**SOURCE DATA:**
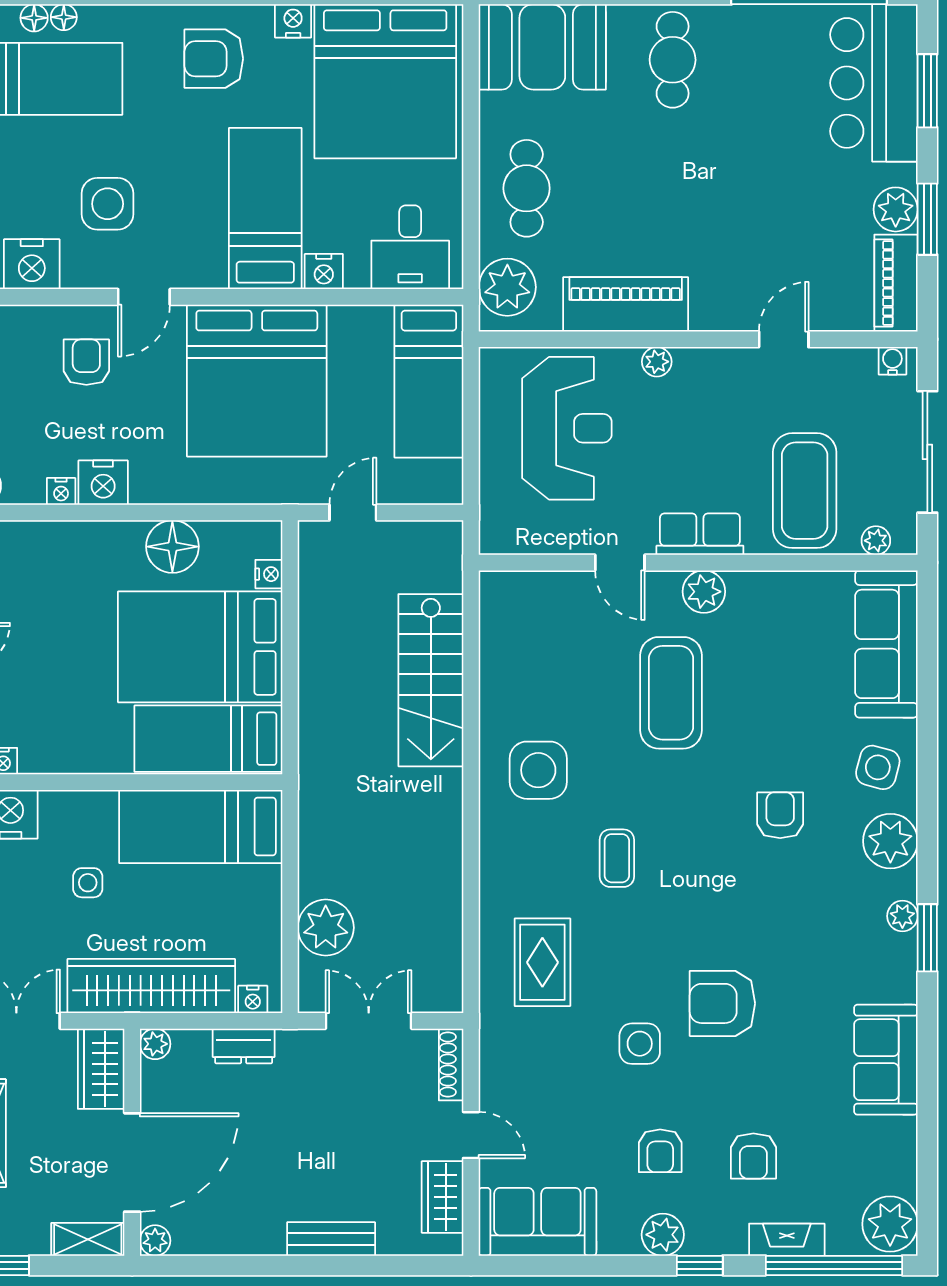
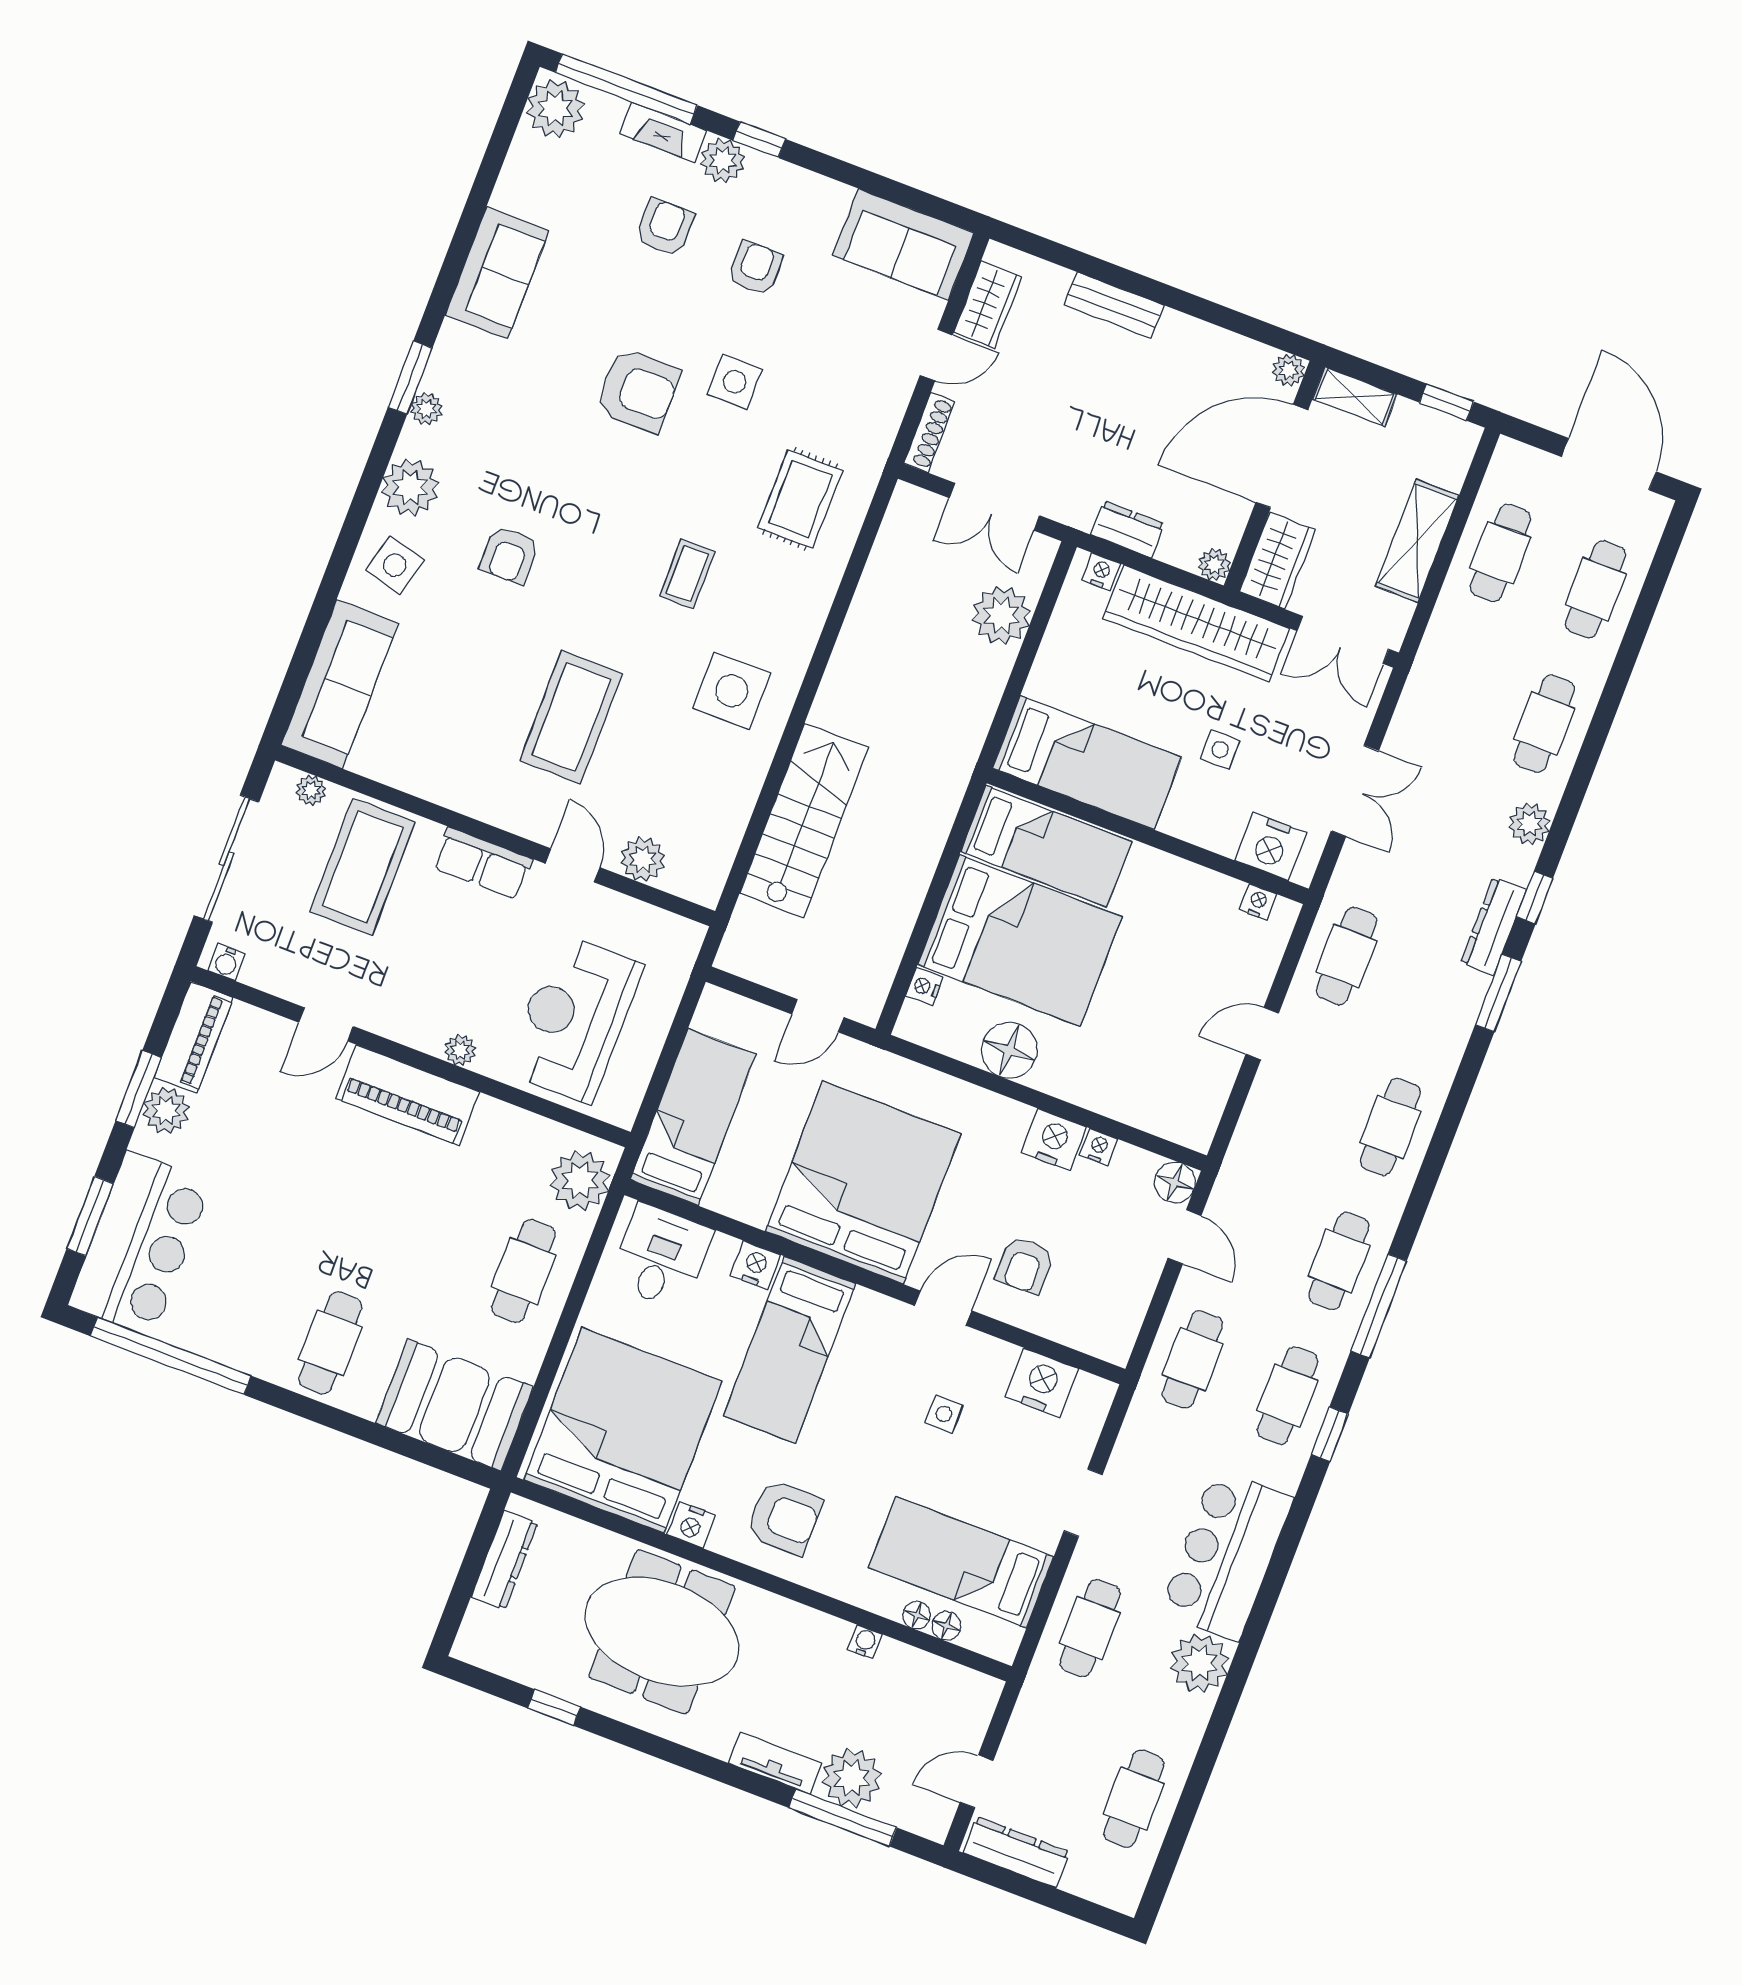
side table: (108, 204) -> (944, 1414), width x0.54, depth x0.54
piano: (626, 304) -> (407, 1095), moved
plant: (704, 592) -> (643, 859), moved
door: (471, 1135) -> (936, 355), swing flipped
plant: (663, 1235) -> (723, 161), moved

**WHAT YOU WILL DO:** The required output is the listing above reproduced exactly, pictures removed.

**YOUR SOLUTION:**
side table: (108, 204) -> (944, 1414), width x0.54, depth x0.54
piano: (626, 304) -> (407, 1095), moved
plant: (704, 592) -> (643, 859), moved
door: (471, 1135) -> (936, 355), swing flipped
plant: (663, 1235) -> (723, 161), moved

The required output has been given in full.